Work to complete:
Once you find the line with "pink rectangle: (64, 49)" in the data below, transcribe exactly each line from there to the line with "pink rectangle: (42, 32)", inclusive, and nothing else. Drop the pictures.

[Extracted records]

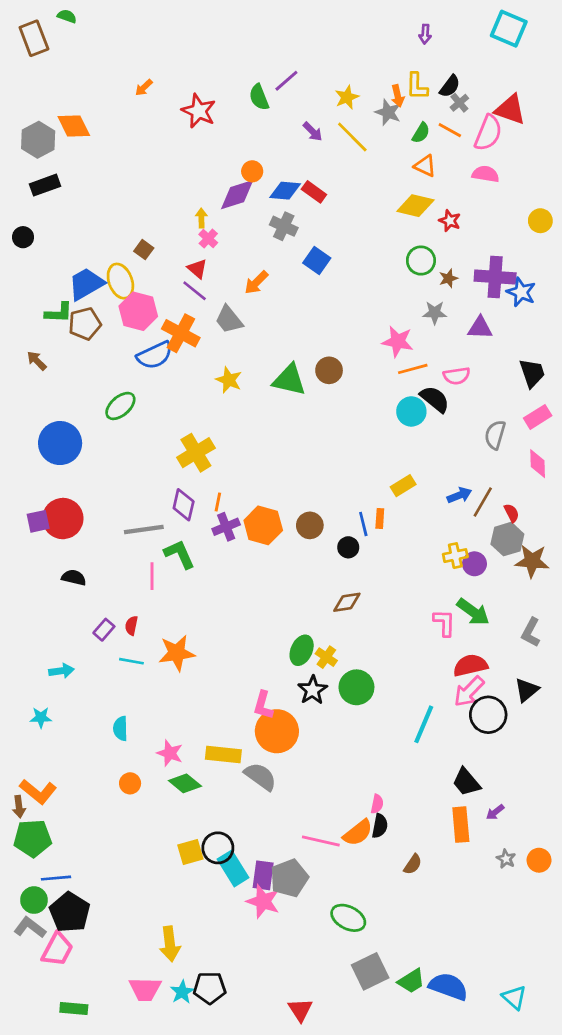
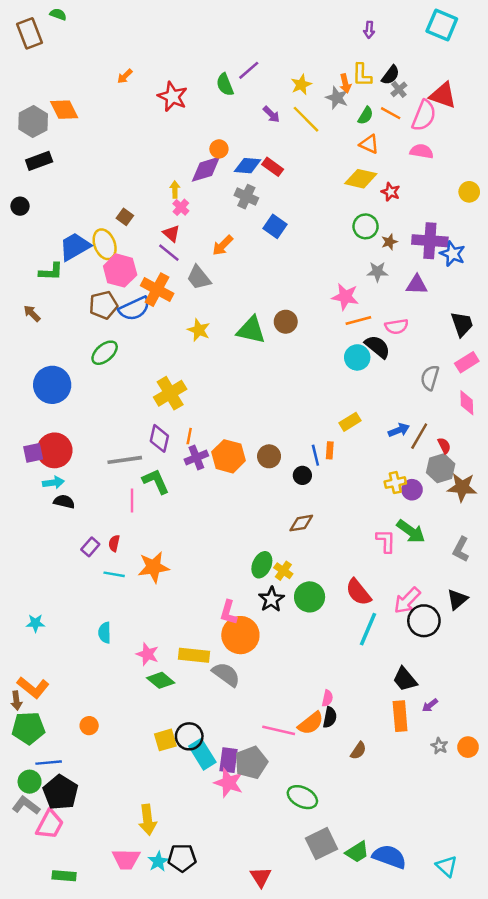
brown pentagon: (85, 324) -> (103, 305), moved
red semicircle: (470, 665) -> (358, 592), moved, turned -116
cyan arrow: (61, 671) -> (53, 483), moved
orange circle: (130, 783) -> (89, 726), moved

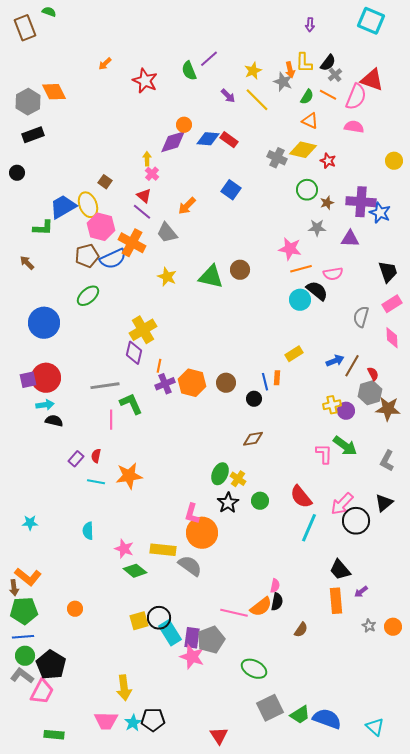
gray cross: (246, 197) -> (277, 158), moved
purple diamond: (159, 438) -> (134, 353), moved
green circle: (310, 597) -> (260, 501), size x0.7
blue line: (49, 763) -> (23, 637), moved

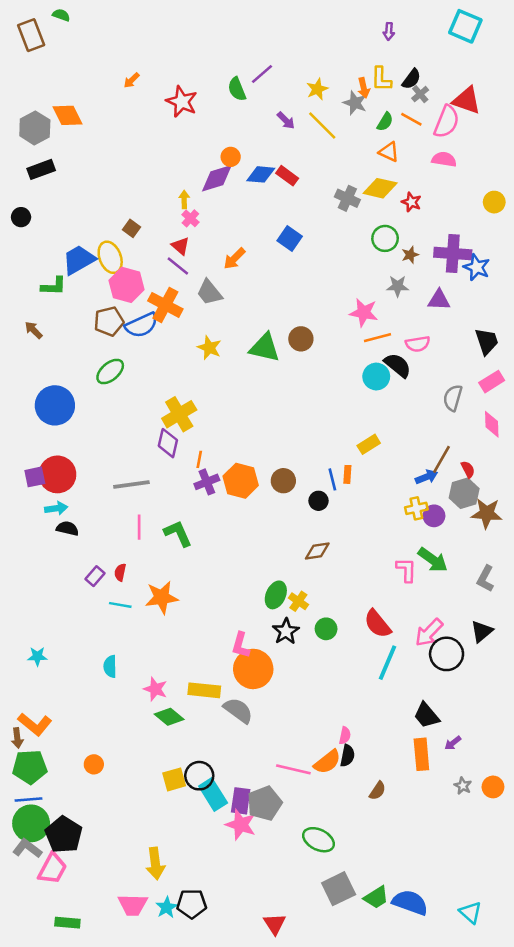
blue arrow: (335, 361) -> (426, 477), moved
green L-shape: (131, 404) -> (178, 533), moved
green circle: (25, 656) -> (31, 823), size x1.5

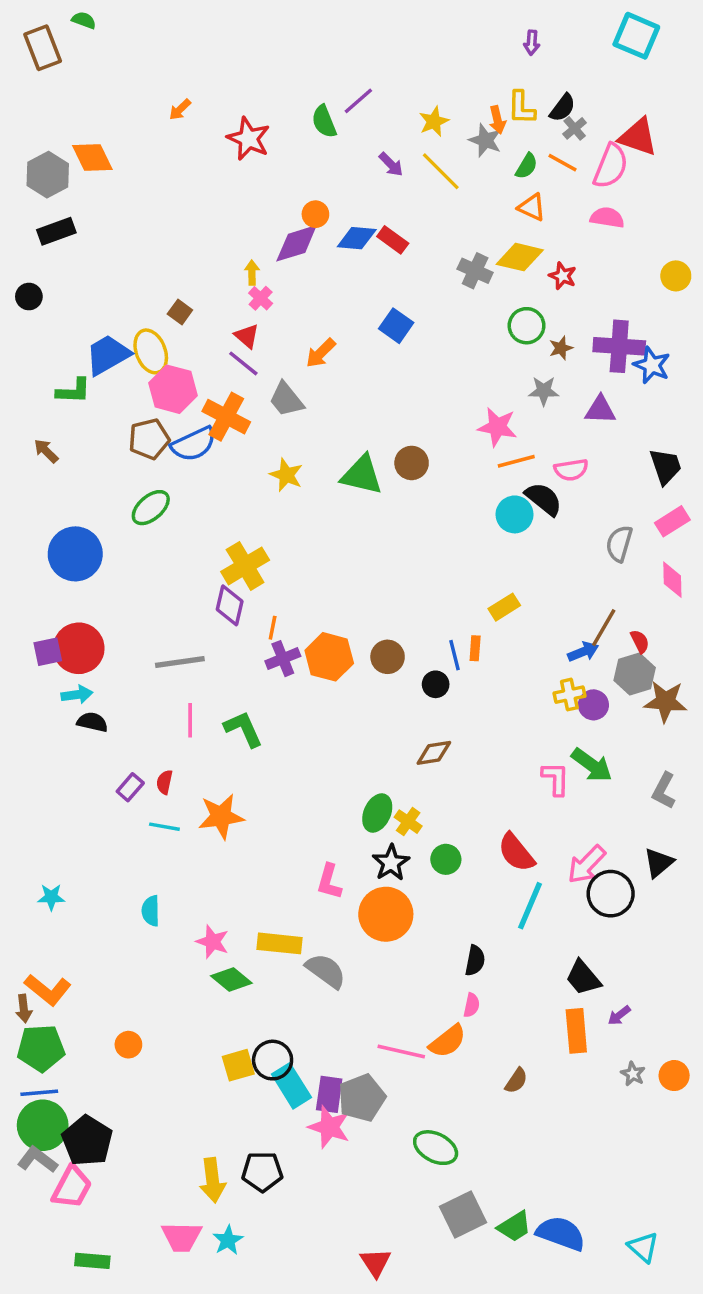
orange circle: (253, 669) -> (386, 914), moved
black semicircle: (347, 756) -> (475, 961), moved
black pentagon: (192, 904) -> (262, 1172), moved

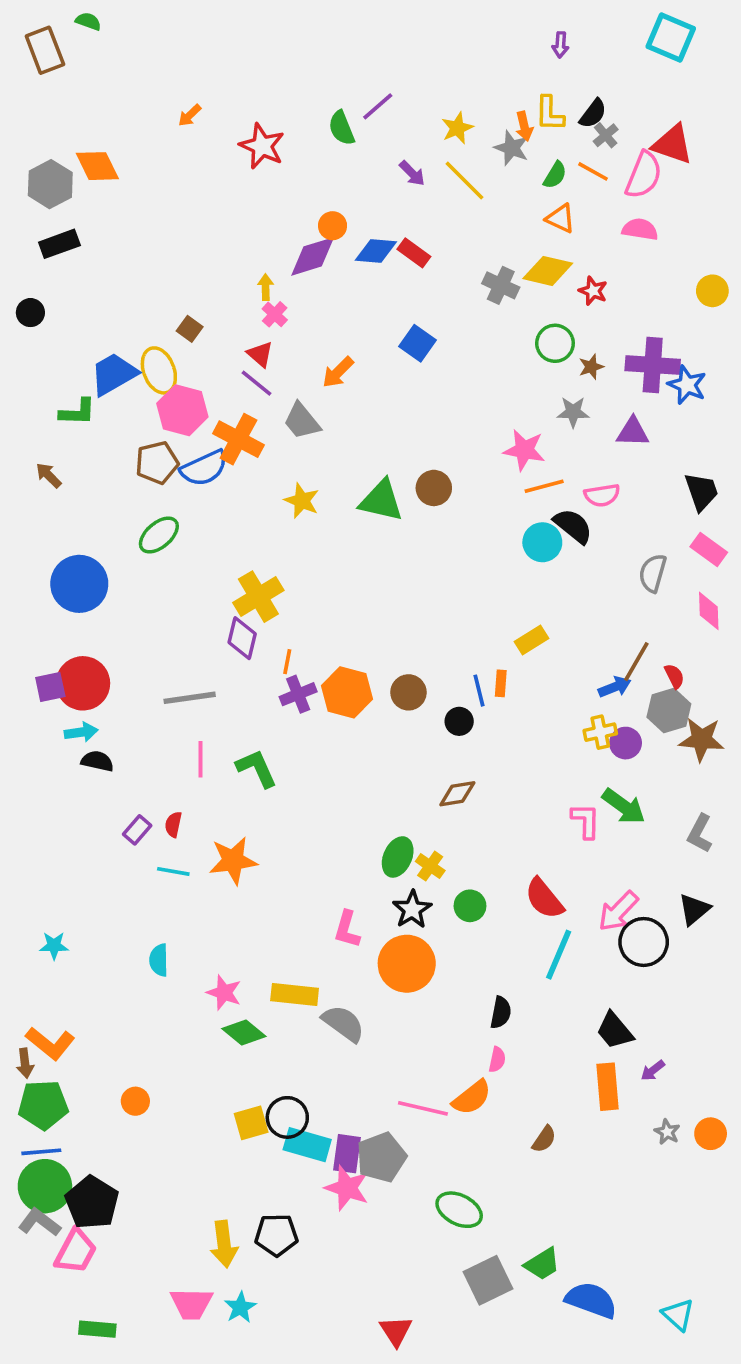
pink rectangle: (672, 521) -> (709, 549), turned 68
cyan rectangle: (291, 1086) -> (307, 1145), turned -42
green trapezoid: (515, 1227) -> (542, 1264), moved

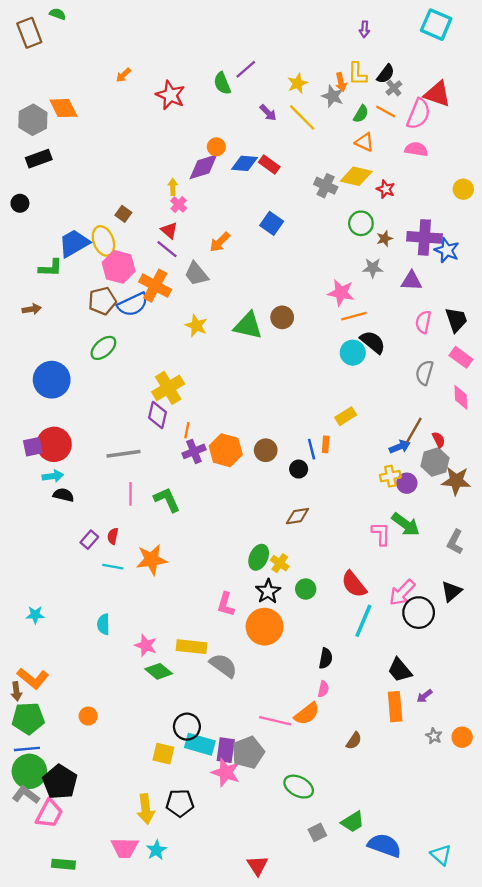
brown arrow: (49, 475) -> (32, 309), turned 126
pink semicircle: (602, 495) -> (423, 322), moved, turned 110
yellow square: (251, 1123) -> (163, 754), moved, turned 30
gray square: (488, 1280) -> (317, 832), size x0.6

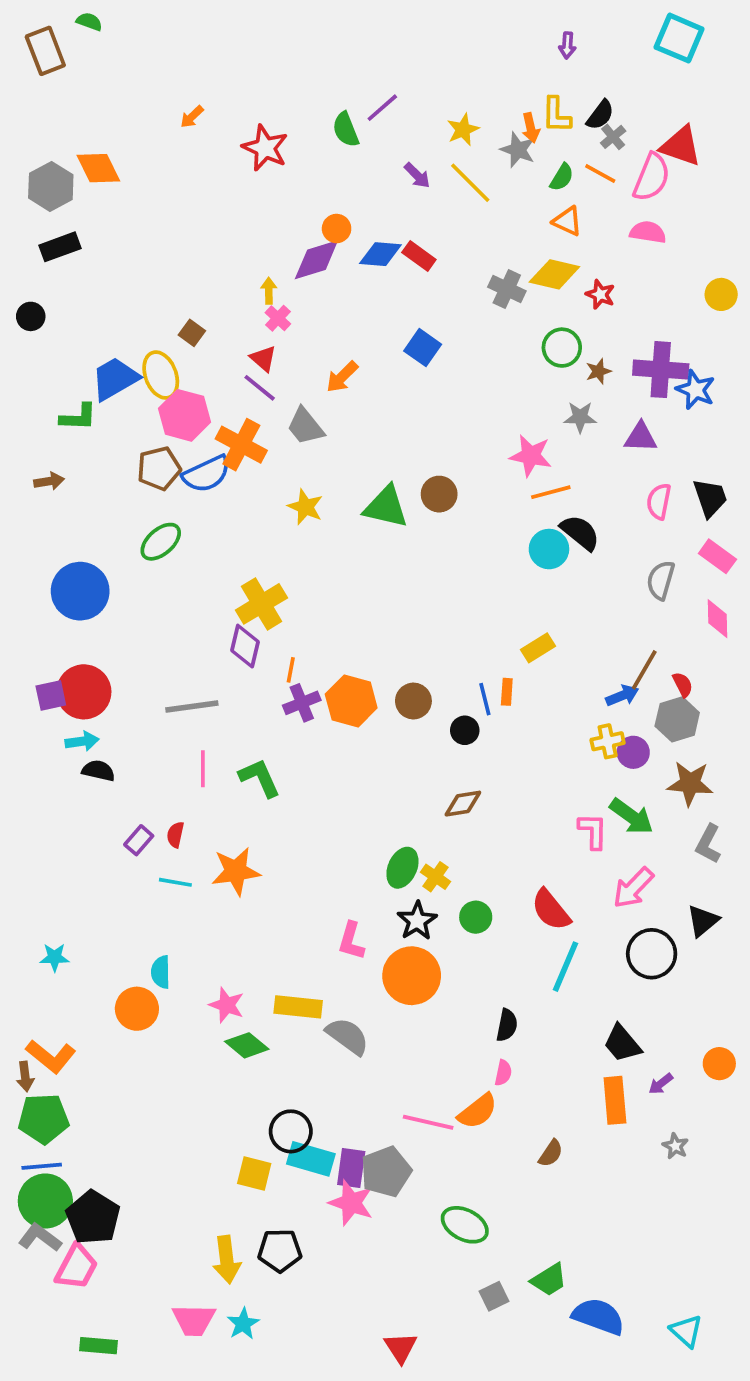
brown star: (456, 481) -> (690, 783), moved
pink arrow: (402, 593) -> (633, 888), moved
orange circle: (88, 716) -> (137, 1009), moved, size x1.5
orange circle: (462, 737) -> (719, 1064), moved

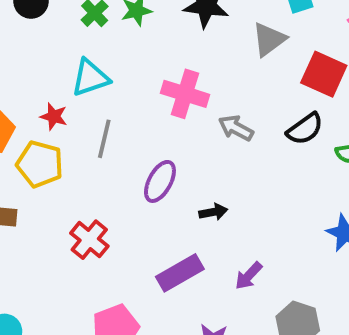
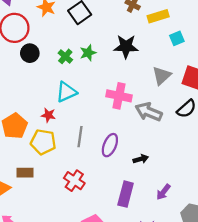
gray triangle: (269, 39) -> (162, 76), moved
gray arrow: (236, 128) -> (149, 112), size x1.4
gray line: (104, 139) -> (80, 137), moved
purple rectangle: (180, 273) -> (126, 194), turned -40

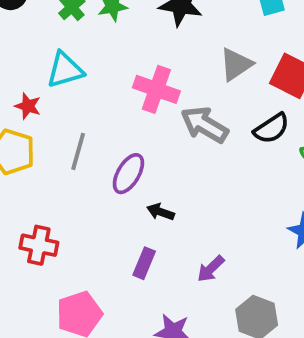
black arrow: (141, 159) -> (161, 212), moved, turned -152
red cross: (74, 181) -> (39, 245), moved, turned -30
purple rectangle: (126, 194) -> (144, 263), size x0.7

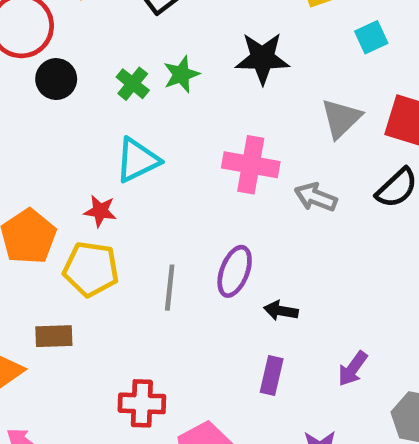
gray arrow: (204, 125) -> (316, 197), size x0.7
gray line: (78, 151) -> (170, 288), moved
red cross: (39, 245) -> (142, 403), moved

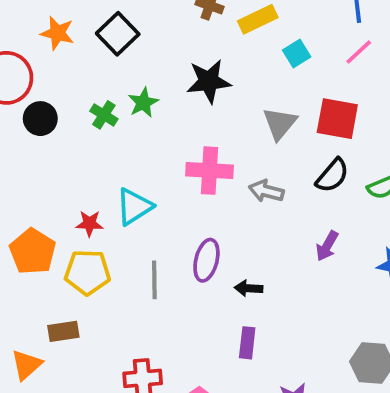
cyan triangle: (137, 160) -> (134, 207), moved
purple arrow: (353, 369) -> (327, 246), moved

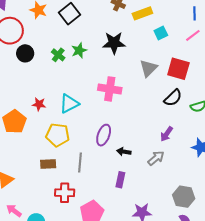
gray arrow: (266, 191) -> (156, 158), moved, turned 120
red star: (89, 223) -> (39, 104), moved
yellow pentagon: (87, 272) -> (58, 135), moved
gray line: (154, 280) -> (80, 162), moved
brown rectangle: (63, 331) -> (48, 164), moved

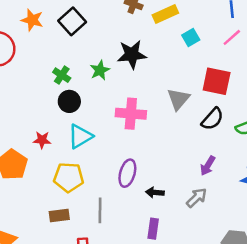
green star: (79, 50) -> (100, 70), moved
black circle: (25, 53) -> (69, 101), moved
gray triangle: (148, 68) -> (178, 99), moved

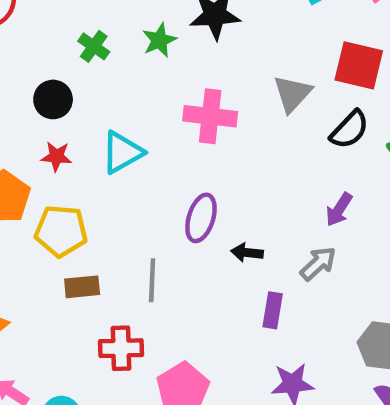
black circle: (69, 101) -> (53, 99), moved
yellow pentagon: (69, 177) -> (61, 231), moved
purple rectangle: (153, 229) -> (273, 310), moved

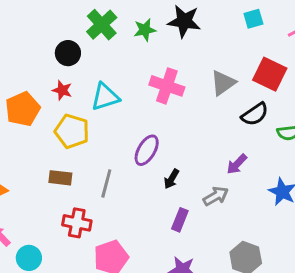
green cross: (94, 46) -> (102, 25), size x1.5
yellow pentagon: (61, 231) -> (72, 131), moved
black arrow: (247, 253) -> (171, 179), turned -78

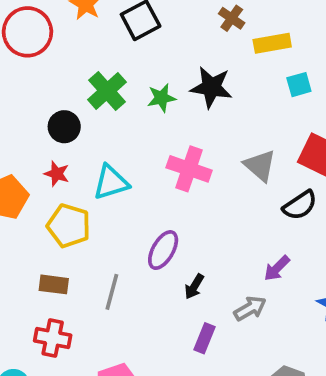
gray triangle: (223, 83) -> (260, 165), turned -44
red cross: (77, 223) -> (53, 338), moved

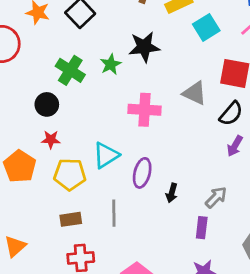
cyan square: (299, 85) -> (206, 27), size x1.4
cyan triangle: (111, 182) -> (106, 155), moved
purple arrow: (277, 268) -> (235, 146), moved
purple rectangle: (205, 338) -> (202, 228), moved

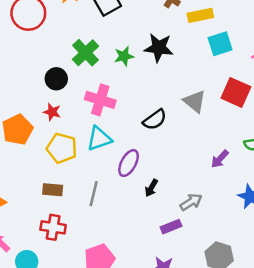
pink cross: (145, 110) -> (100, 100), moved
black semicircle: (231, 114) -> (155, 120), moved
purple rectangle: (202, 228) -> (171, 227), turned 48

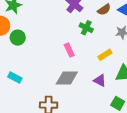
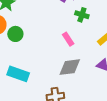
cyan rectangle: (15, 77) -> (18, 74), size x1.5

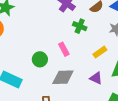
green circle: (15, 34) -> (40, 59), moved

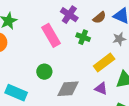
pink rectangle: (64, 49) -> (51, 35), moved, size x1.6
yellow rectangle: (100, 52) -> (104, 62), size x1.5

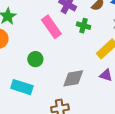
green circle: (44, 72) -> (35, 59), moved

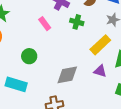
pink rectangle: (51, 27) -> (45, 24), size x0.6

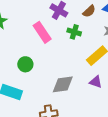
pink rectangle: (45, 24) -> (42, 32), size x1.5

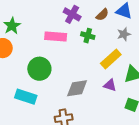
pink rectangle: (42, 32) -> (56, 36), turned -50
green circle: (25, 64) -> (39, 69), size x1.5

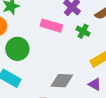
green circle: (39, 69) -> (17, 49), moved

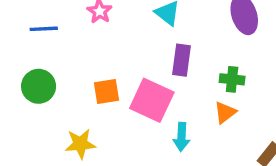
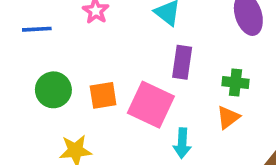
green circle: (39, 86) -> (53, 90), moved

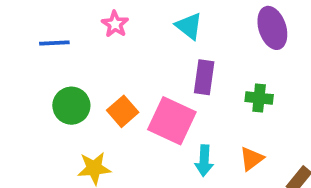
orange square: (103, 95) -> (123, 111), turned -32
orange triangle: (228, 117) -> (252, 159), moved

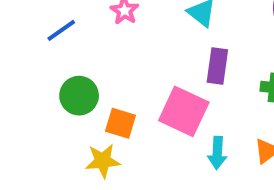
blue line: (54, 43) -> (61, 30), turned -32
orange square: (123, 111) -> (121, 123), moved, turned -32

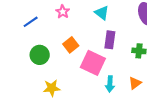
orange square: (121, 123) -> (71, 45), moved, turned 35

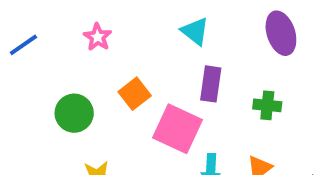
pink star: (63, 12) -> (98, 37), moved
blue line: (31, 22) -> (23, 45), moved

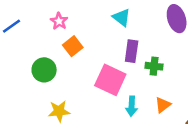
orange square: (135, 94) -> (73, 46), moved
green cross: (267, 105) -> (154, 66), moved

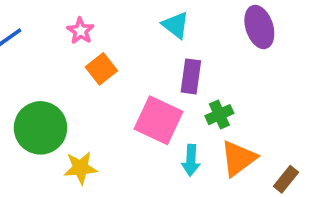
green cross: (154, 66) -> (219, 115), moved, turned -30
green circle: (44, 70) -> (40, 128), moved, size x1.4
orange triangle: (163, 105) -> (238, 158), size x1.5

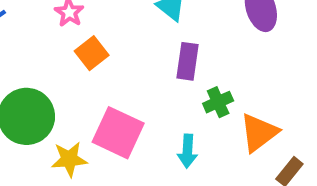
pink square: (158, 120) -> (118, 133), moved
orange triangle: (238, 158) -> (259, 133), moved

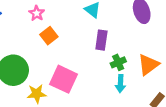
orange triangle: (259, 133) -> (148, 65), moved
cyan arrow: (187, 151) -> (120, 84), moved

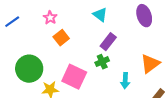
purple rectangle: (101, 40) -> (108, 42), turned 30
green cross: (118, 62) -> (102, 62), moved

Written solution:
pink rectangle: (64, 49) -> (51, 35), moved, size x1.6
yellow rectangle: (100, 52) -> (104, 62), size x1.5

green circle: (44, 72) -> (35, 59), moved

pink rectangle: (51, 27) -> (45, 24), size x0.6

pink rectangle: (45, 24) -> (42, 32), size x1.5

pink rectangle: (42, 32) -> (56, 36), turned -50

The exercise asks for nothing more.